WHAT YOU ARE ASKED TO DO -> Images should be left out, and everything else in the listing reproduced exactly.

++++++++++

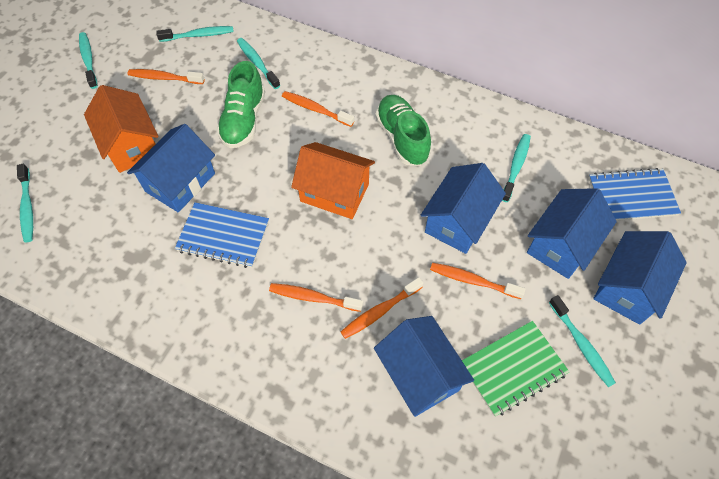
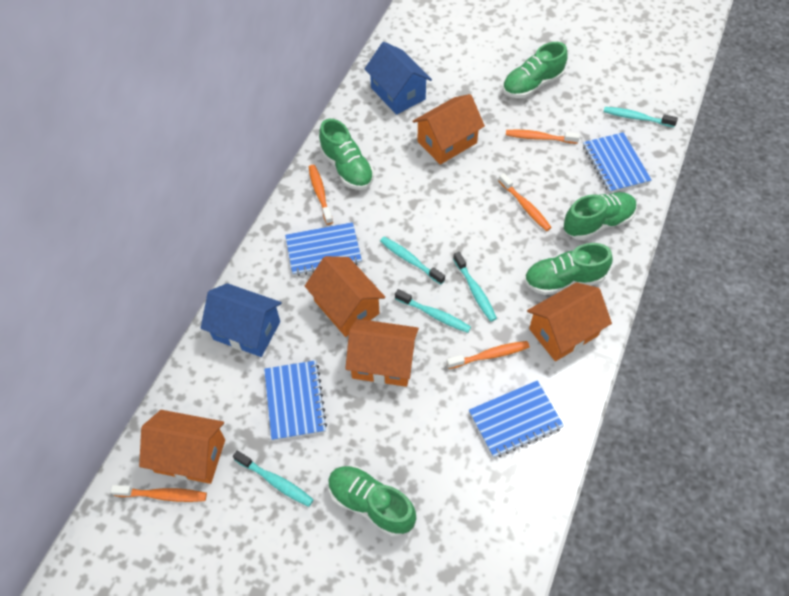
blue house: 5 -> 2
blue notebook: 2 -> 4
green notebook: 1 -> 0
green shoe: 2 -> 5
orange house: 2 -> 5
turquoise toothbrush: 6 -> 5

++++++++++

ANSWER ->
blue house: 5 -> 2
blue notebook: 2 -> 4
green notebook: 1 -> 0
green shoe: 2 -> 5
orange house: 2 -> 5
turquoise toothbrush: 6 -> 5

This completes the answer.